[Before-and-after scene images]
----------

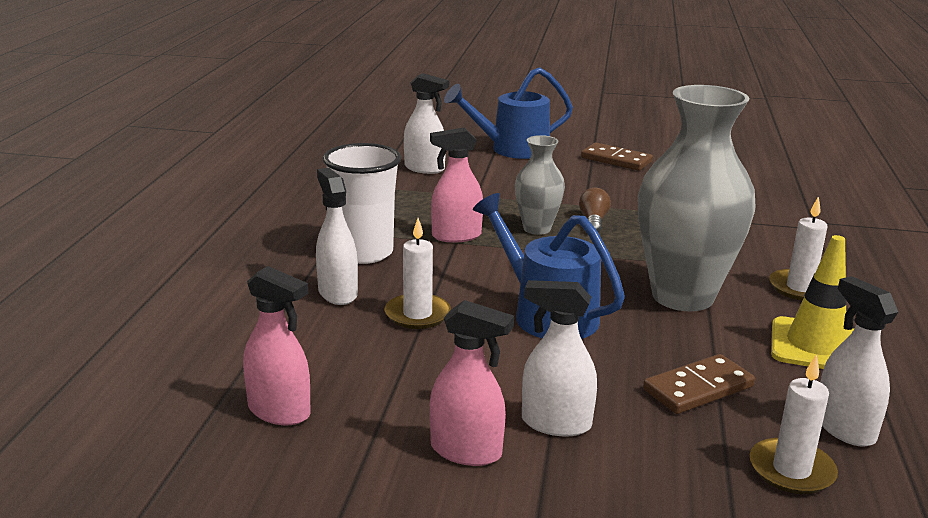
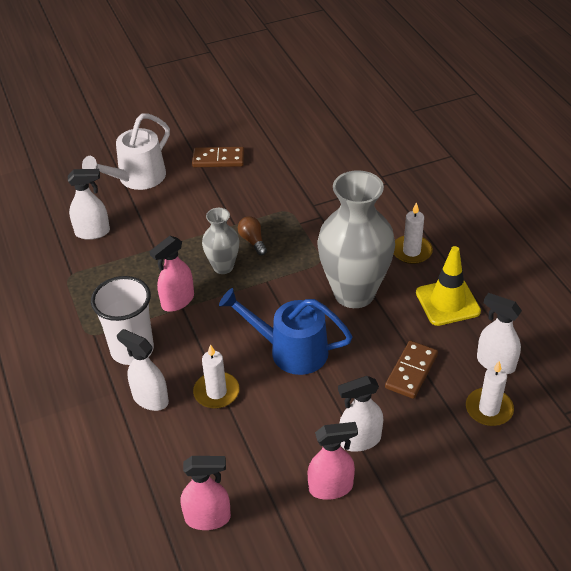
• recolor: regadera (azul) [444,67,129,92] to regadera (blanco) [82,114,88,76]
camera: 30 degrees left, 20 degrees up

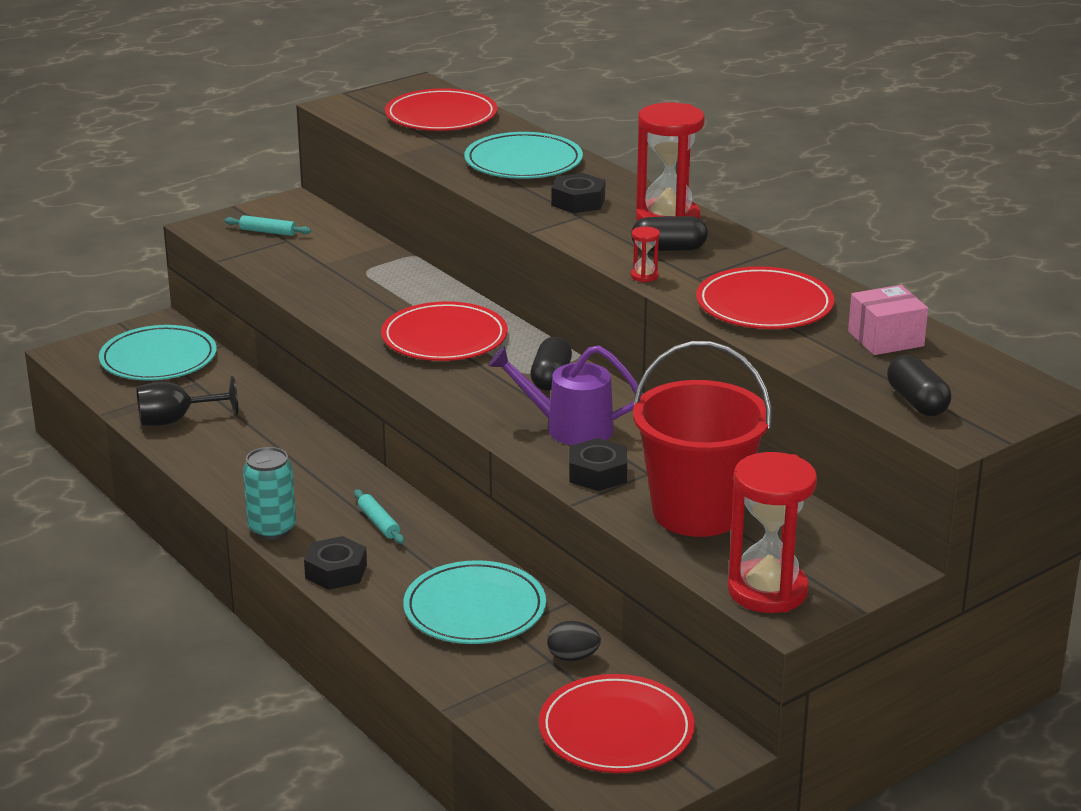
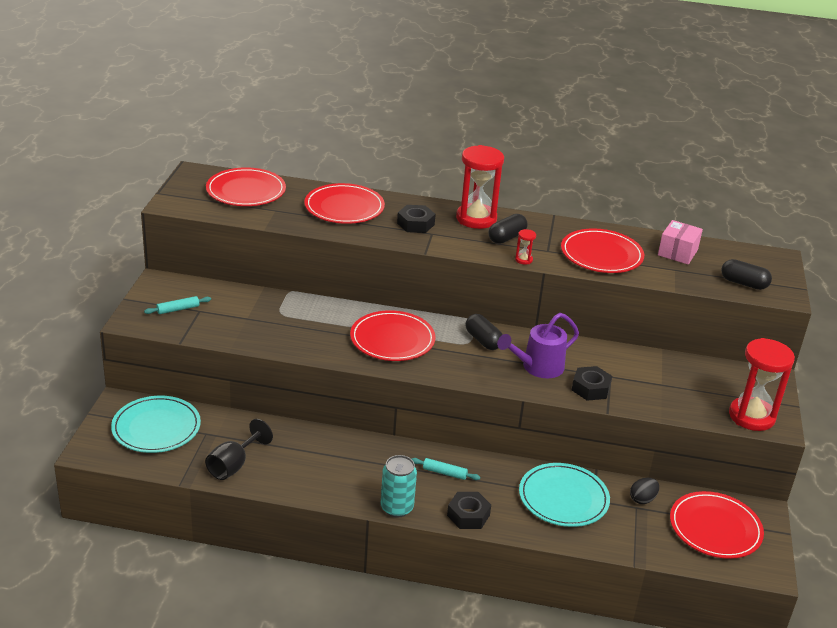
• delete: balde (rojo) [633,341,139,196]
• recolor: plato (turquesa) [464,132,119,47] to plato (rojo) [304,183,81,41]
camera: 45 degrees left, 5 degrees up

----------

Reproduce every record above word for word. Leave the pictures out.

→ Written answer:
• recolor: regadera (azul) [444,67,129,92] to regadera (blanco) [82,114,88,76]
camera: 30 degrees left, 20 degrees up

• delete: balde (rojo) [633,341,139,196]
• recolor: plato (turquesa) [464,132,119,47] to plato (rojo) [304,183,81,41]
camera: 45 degrees left, 5 degrees up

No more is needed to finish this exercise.